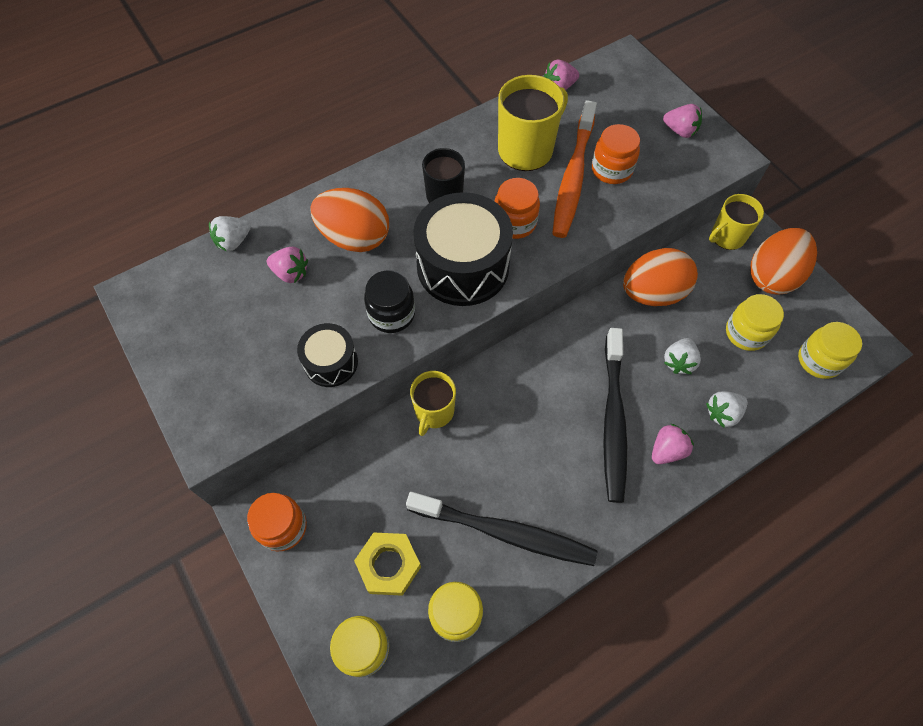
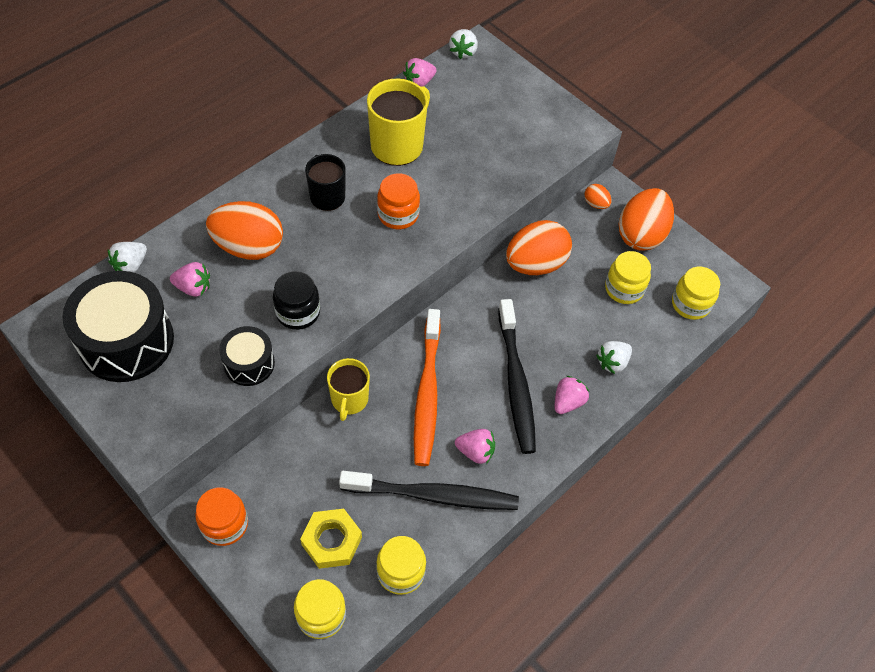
camera: 15 degrees left, 5 degrees down
(463, 266) = (356, 260): black drum -> black drum (126, 341)
(573, 177) = (445, 166): orange toothbrush -> orange toothbrush (427, 393)
(611, 169) = (480, 155): orange jar -> none
(678, 362) = (567, 323): white strawberry -> white strawberry (463, 52)
(680, 131) = (537, 112): pink strawberry -> pink strawberry (475, 452)
(727, 237) = (595, 204): yellow mug -> orange egg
——
_Exercise details_:
Everything from the line containing "(611, 169) = (480, 155): orange jar -> none" through the final line above must be copied exactly, with both ends kept.

_The answer_:
(611, 169) = (480, 155): orange jar -> none
(678, 362) = (567, 323): white strawberry -> white strawberry (463, 52)
(680, 131) = (537, 112): pink strawberry -> pink strawberry (475, 452)
(727, 237) = (595, 204): yellow mug -> orange egg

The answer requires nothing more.